▶ [Required action]: Scan the material and copy every line in which "HALL" appears.

▶ [Dataset content]:

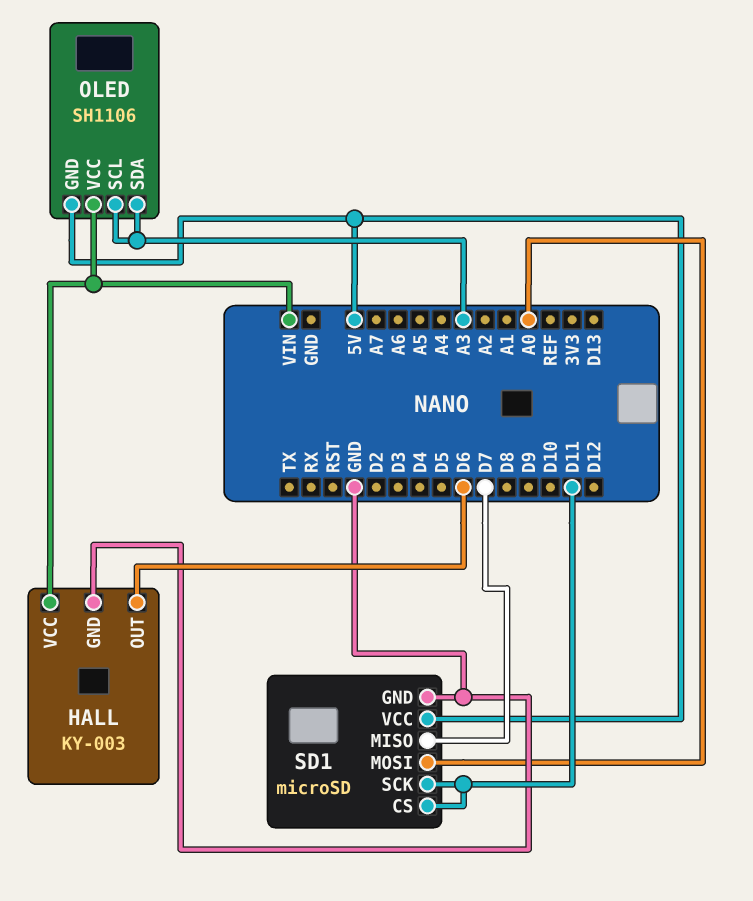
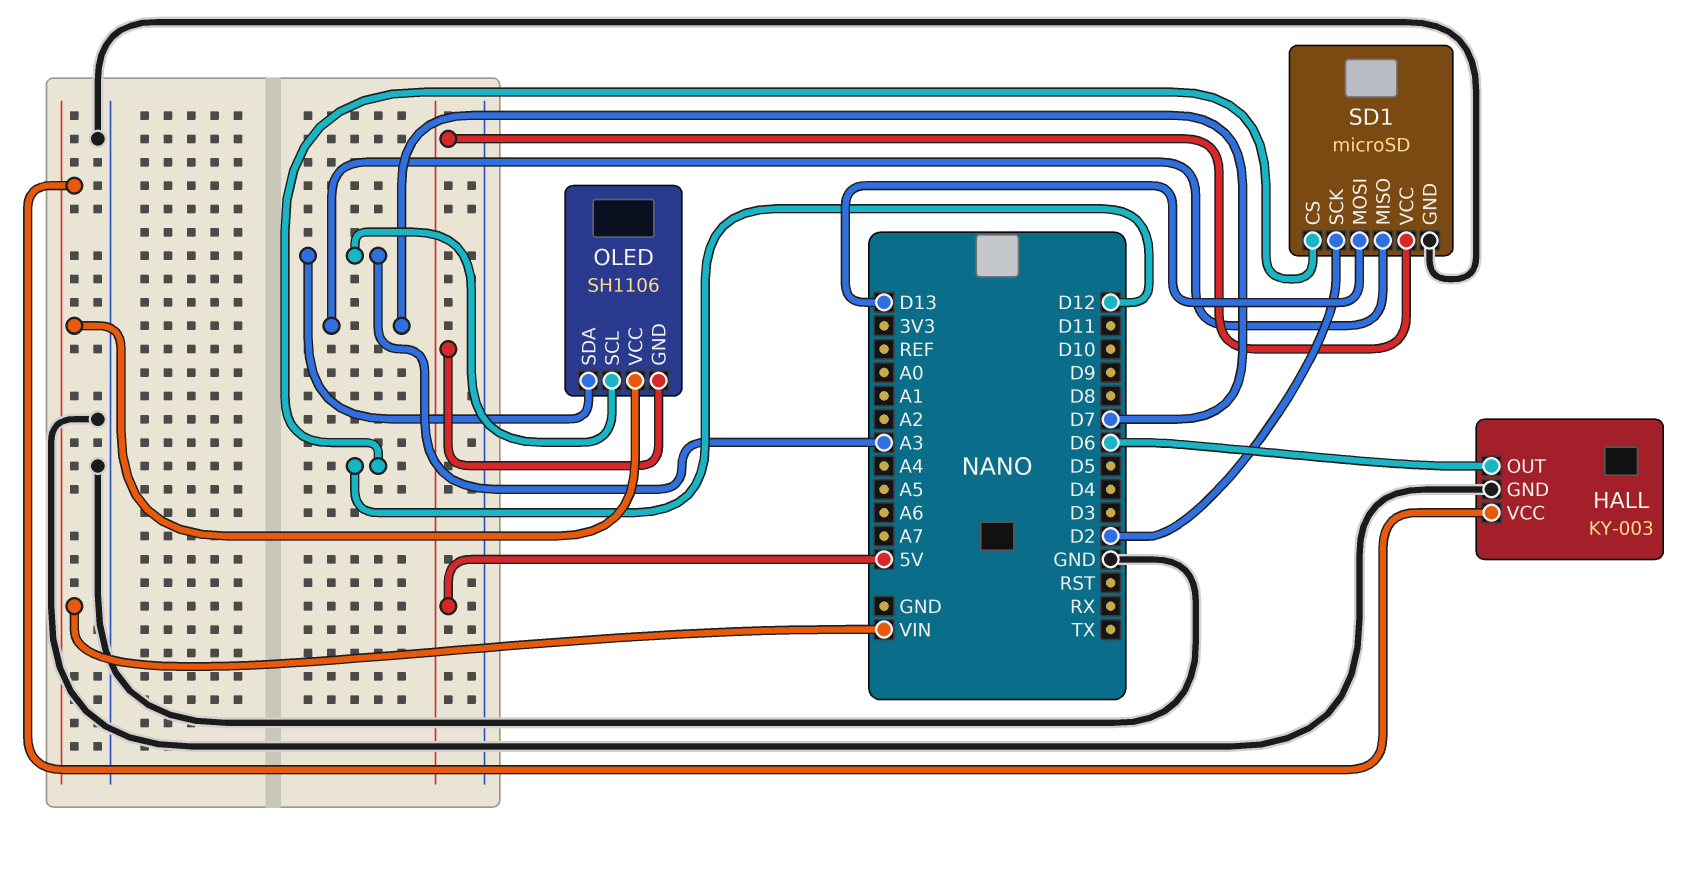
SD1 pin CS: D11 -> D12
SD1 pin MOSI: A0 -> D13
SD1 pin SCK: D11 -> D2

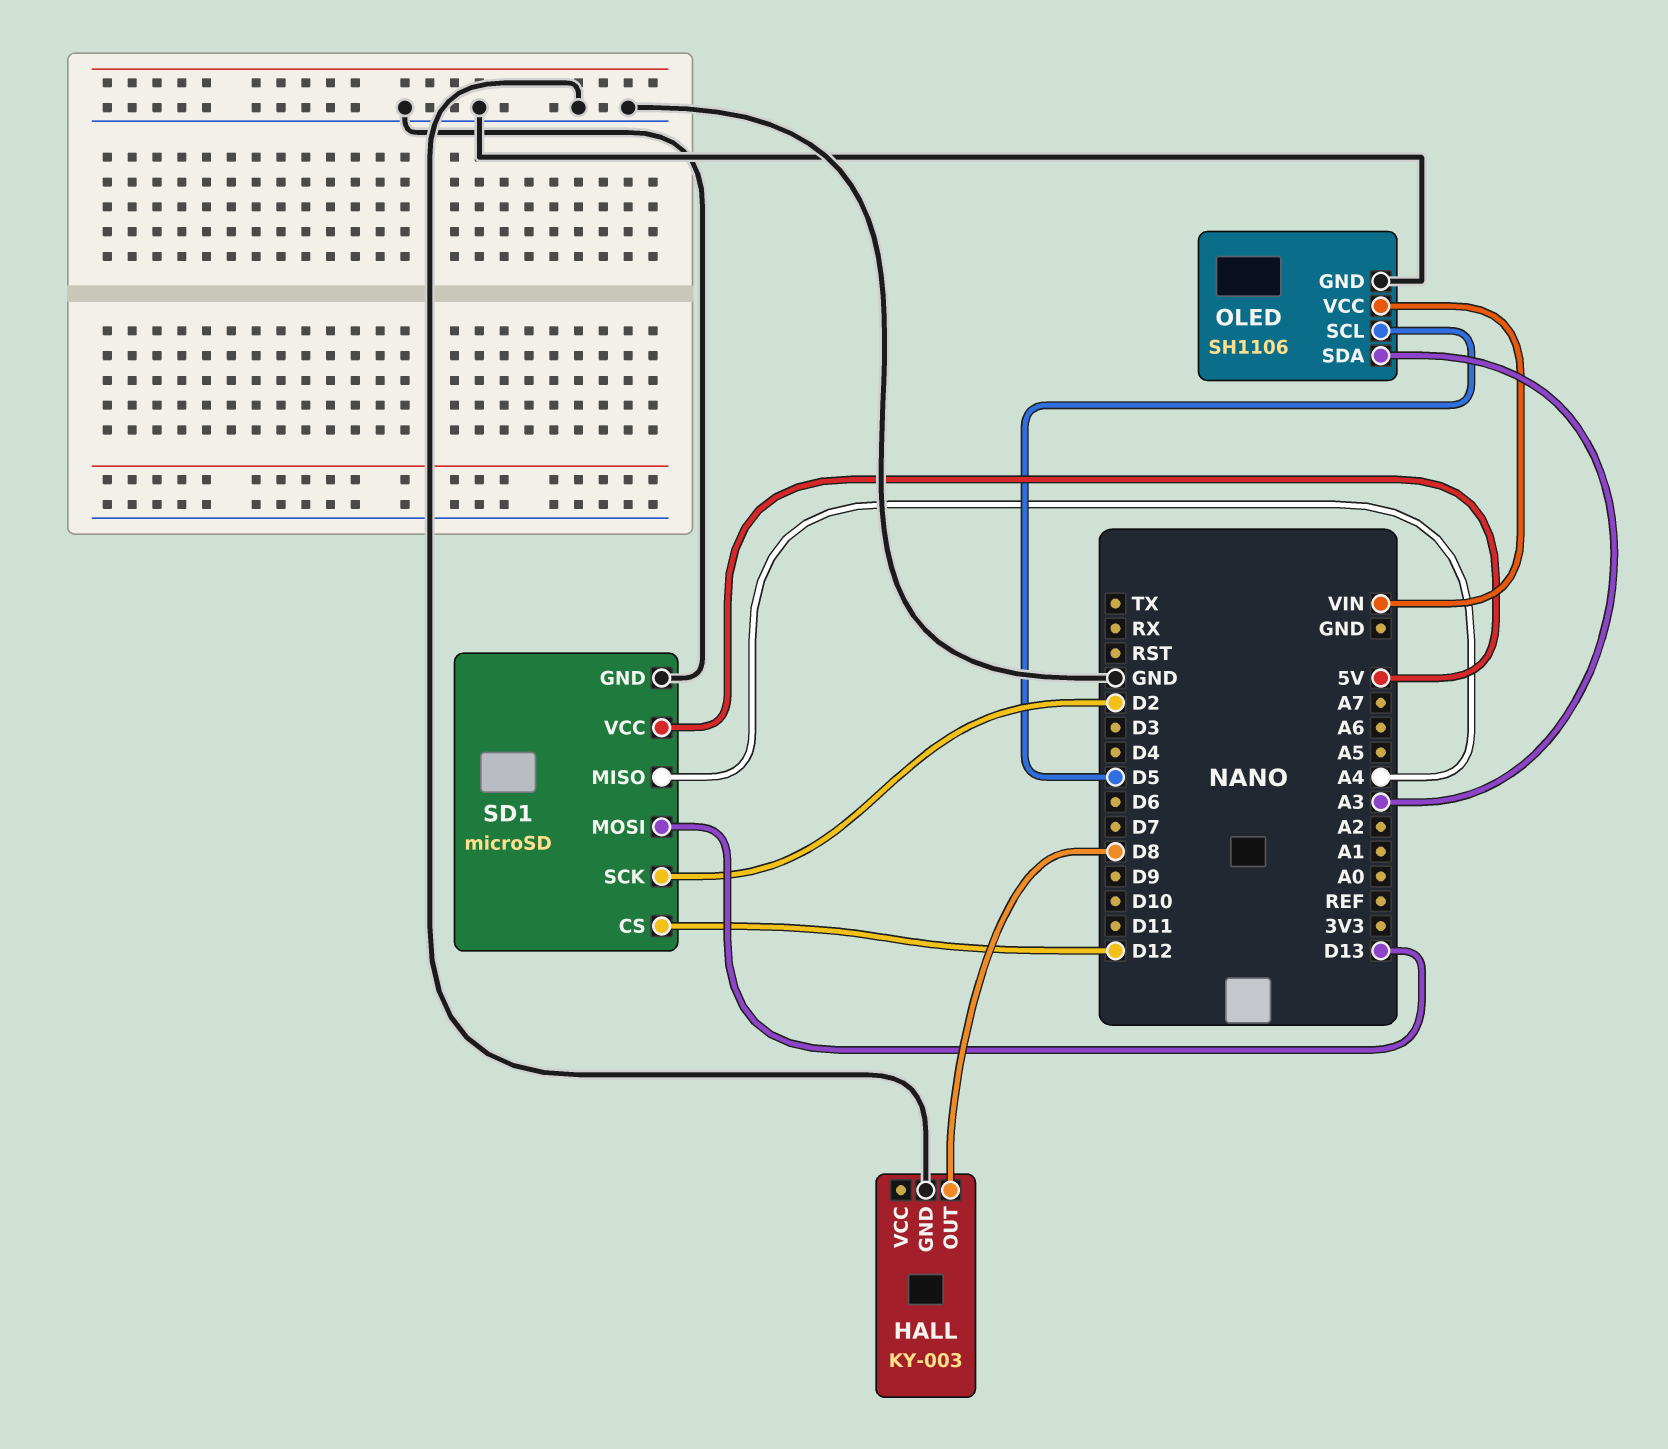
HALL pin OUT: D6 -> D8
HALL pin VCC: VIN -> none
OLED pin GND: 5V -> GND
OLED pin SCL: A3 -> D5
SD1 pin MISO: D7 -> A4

▶ [Response area]:
HALL pin OUT: D6 -> D8
HALL pin VCC: VIN -> none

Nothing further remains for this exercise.